**Task directions**
Could you restate the data below word for word, without its pictures?

Object state comparisons:
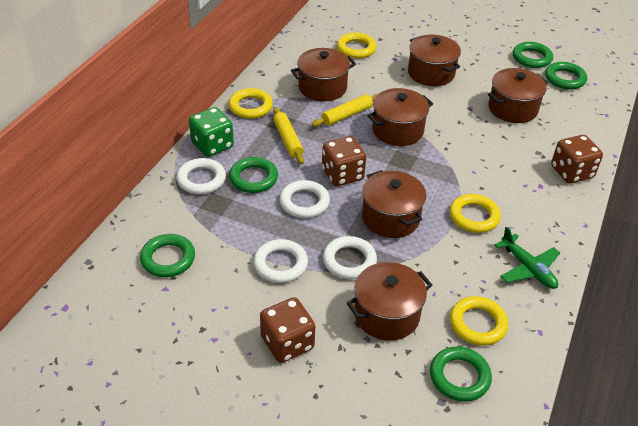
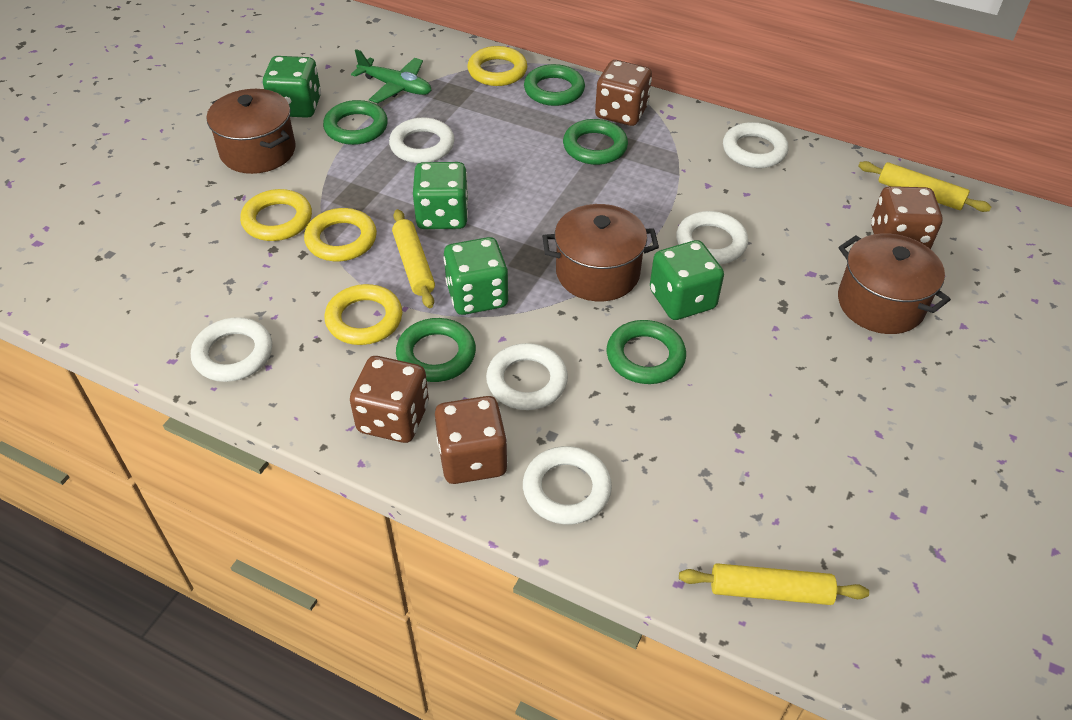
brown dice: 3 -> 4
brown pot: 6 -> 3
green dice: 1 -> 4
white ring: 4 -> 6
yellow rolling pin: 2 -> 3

**Written answer**
brown dice: 3 -> 4
brown pot: 6 -> 3
green dice: 1 -> 4
white ring: 4 -> 6
yellow rolling pin: 2 -> 3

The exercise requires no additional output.